WHAT THE TASK ASKS:
Take every record and write it out again exactly, with no images included.

• • • •

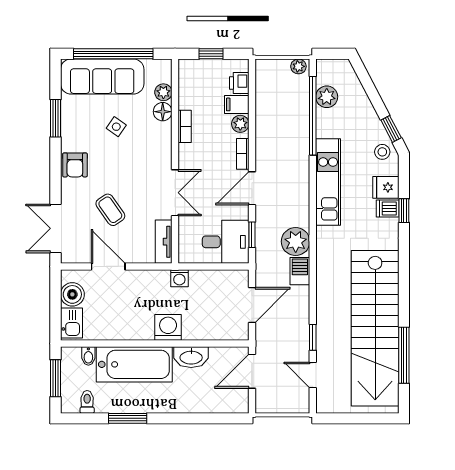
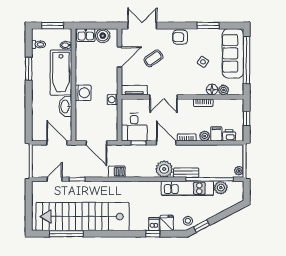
bench: (302, 155) -> (186, 173), added
kitchen unit: (328, 182) -> (187, 188), moved
plant: (296, 242) -> (164, 169), moved

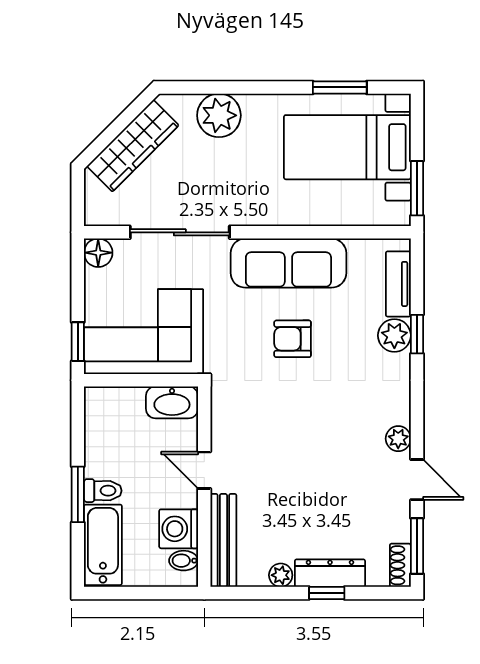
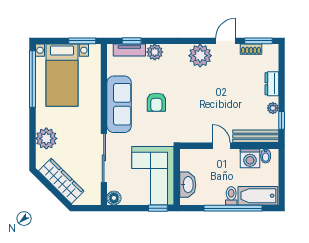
window: (340, 87) -> (32, 79), width x2.11
window: (417, 334) -> (132, 41), moved
washbasin: (172, 402) -> (188, 185), moved
plant: (398, 439) -> (200, 56), width x1.88, depth x1.88
door: (204, 470) -> (221, 146), swing flipped
window: (78, 494) -> (233, 208), width x2.11
shoe rack: (400, 565) -> (251, 49), moved
dresser: (330, 573) -> (272, 84), width x0.70
window: (327, 593) -> (282, 120), moved

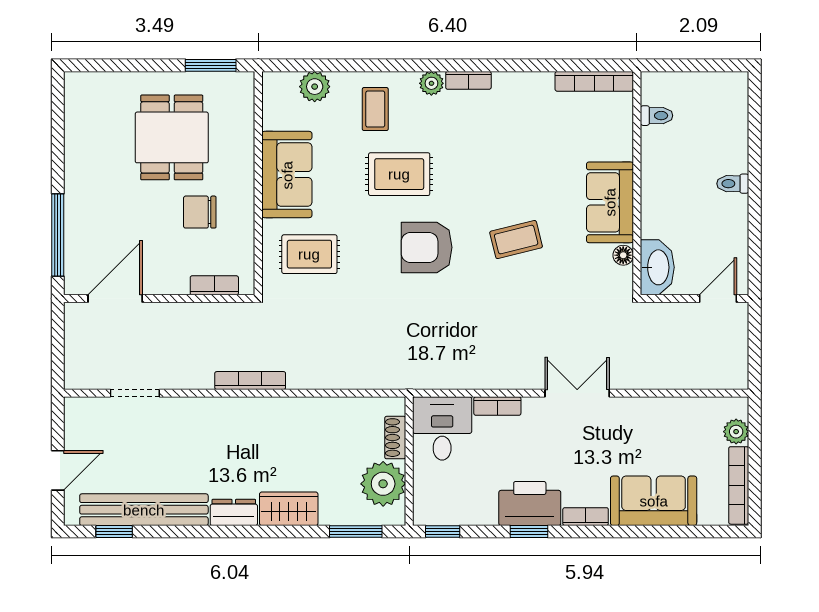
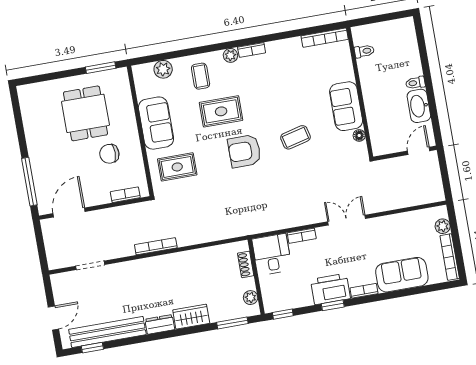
washbasin: (657, 267) -> (419, 106), moved, turned 180
plant: (383, 484) -> (251, 298), width x0.53, depth x0.53

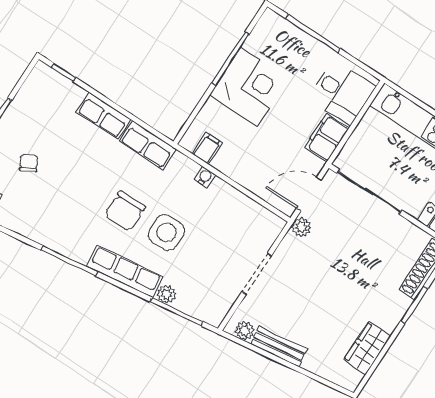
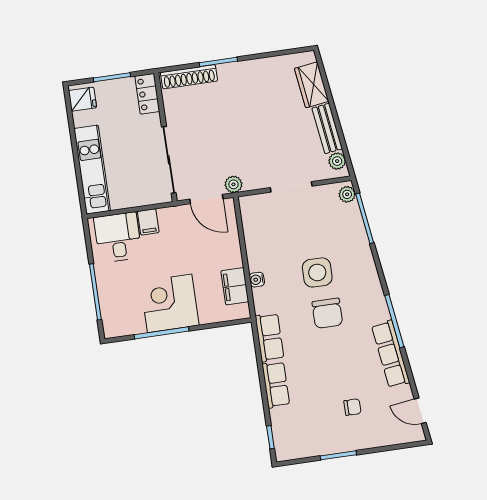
filing cabinet: (327, 137) -> (148, 222), width x0.50
filing cabinet: (207, 148) -> (235, 286), width x2.00
chair: (29, 163) -> (352, 407), turned -151
chair: (125, 211) -> (327, 313), turned 90
row of seats: (125, 271) -> (391, 354), moved
plant: (166, 294) -> (347, 194), moved
wardrobe: (367, 348) -> (312, 85), moved, turned 82

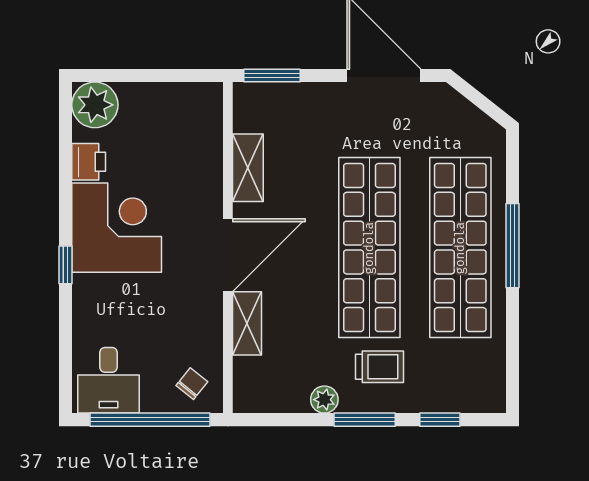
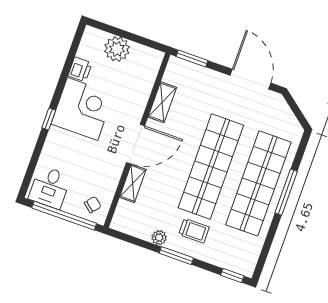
plant: (95, 105) -> (117, 49), moved
window: (440, 420) -> (232, 276), moved

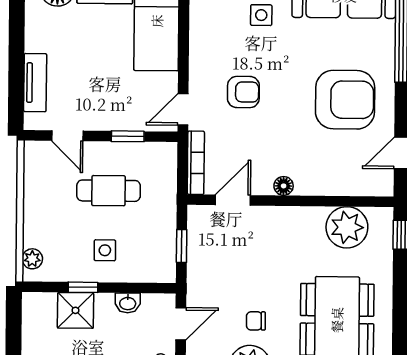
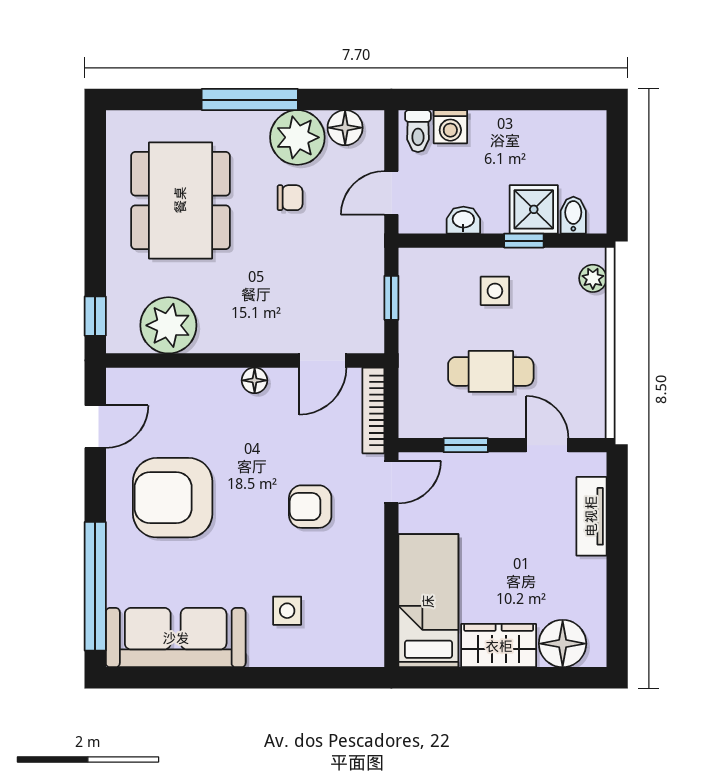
bidet: (46, 306) -> (573, 215), added

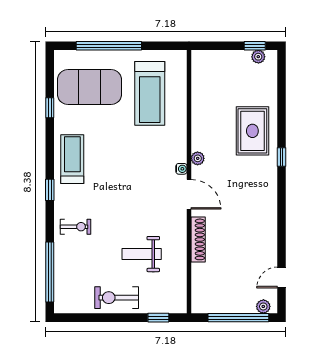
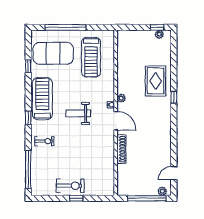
treadmill: (72, 159) -> (42, 99), width x1.37, depth x1.37
weight bench: (142, 254) -> (78, 113), moved
exercise bike: (117, 298) -> (70, 186), turned 180
window: (158, 318) -> (76, 198), moved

• • • •

THE COMPLETED TASK:
bench: (302, 155) -> (186, 173), added
kitchen unit: (328, 182) -> (187, 188), moved
plant: (296, 242) -> (164, 169), moved

window: (340, 87) -> (32, 79), width x2.11
window: (417, 334) -> (132, 41), moved
washbasin: (172, 402) -> (188, 185), moved
plant: (398, 439) -> (200, 56), width x1.88, depth x1.88
door: (204, 470) -> (221, 146), swing flipped
window: (78, 494) -> (233, 208), width x2.11
shoe rack: (400, 565) -> (251, 49), moved
dresser: (330, 573) -> (272, 84), width x0.70
window: (327, 593) -> (282, 120), moved

washbasin: (657, 267) -> (419, 106), moved, turned 180
plant: (383, 484) -> (251, 298), width x0.53, depth x0.53

filing cabinet: (327, 137) -> (148, 222), width x0.50
filing cabinet: (207, 148) -> (235, 286), width x2.00
chair: (29, 163) -> (352, 407), turned -151
chair: (125, 211) -> (327, 313), turned 90
row of seats: (125, 271) -> (391, 354), moved
plant: (166, 294) -> (347, 194), moved
wardrobe: (367, 348) -> (312, 85), moved, turned 82

plant: (95, 105) -> (117, 49), moved
window: (440, 420) -> (232, 276), moved

bidet: (46, 306) -> (573, 215), added

treadmill: (72, 159) -> (42, 99), width x1.37, depth x1.37
weight bench: (142, 254) -> (78, 113), moved
exercise bike: (117, 298) -> (70, 186), turned 180
window: (158, 318) -> (76, 198), moved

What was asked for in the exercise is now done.